▸ DIRECTIVE: Copy every row below back out word for word, leaving out the pictures.

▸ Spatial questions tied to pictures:
————
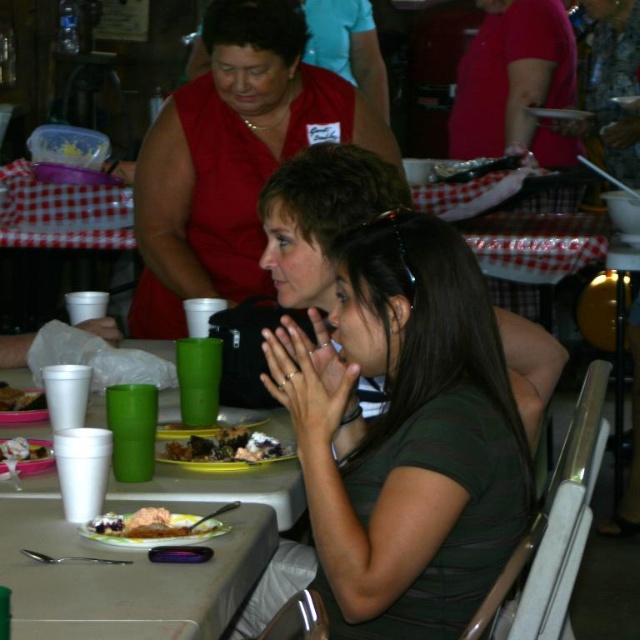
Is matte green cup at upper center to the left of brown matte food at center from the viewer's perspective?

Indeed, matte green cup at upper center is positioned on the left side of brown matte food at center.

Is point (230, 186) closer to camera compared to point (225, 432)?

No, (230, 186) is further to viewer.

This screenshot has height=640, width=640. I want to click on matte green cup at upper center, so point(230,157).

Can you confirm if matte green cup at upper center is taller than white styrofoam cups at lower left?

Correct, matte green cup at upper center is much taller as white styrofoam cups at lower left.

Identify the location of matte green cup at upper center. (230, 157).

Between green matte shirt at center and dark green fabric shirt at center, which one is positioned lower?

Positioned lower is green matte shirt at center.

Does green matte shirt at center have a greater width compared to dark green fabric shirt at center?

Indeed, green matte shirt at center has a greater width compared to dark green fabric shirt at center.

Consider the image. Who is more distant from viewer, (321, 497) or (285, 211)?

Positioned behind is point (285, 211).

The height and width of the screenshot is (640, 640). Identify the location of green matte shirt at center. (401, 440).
————
▸ TASK RESULT:
Is matte green cup at upper center to the left of brown matte food at center from the viewer's perspective?

Indeed, matte green cup at upper center is positioned on the left side of brown matte food at center.

Is point (230, 186) closer to camera compared to point (225, 432)?

No, (230, 186) is further to viewer.

This screenshot has height=640, width=640. I want to click on matte green cup at upper center, so point(230,157).

Can you confirm if matte green cup at upper center is taller than white styrofoam cups at lower left?

Correct, matte green cup at upper center is much taller as white styrofoam cups at lower left.

Identify the location of matte green cup at upper center. (230, 157).

Between green matte shirt at center and dark green fabric shirt at center, which one is positioned lower?

Positioned lower is green matte shirt at center.

Does green matte shirt at center have a greater width compared to dark green fabric shirt at center?

Indeed, green matte shirt at center has a greater width compared to dark green fabric shirt at center.

Consider the image. Who is more distant from viewer, (321, 497) or (285, 211)?

Positioned behind is point (285, 211).

The height and width of the screenshot is (640, 640). Identify the location of green matte shirt at center. (401, 440).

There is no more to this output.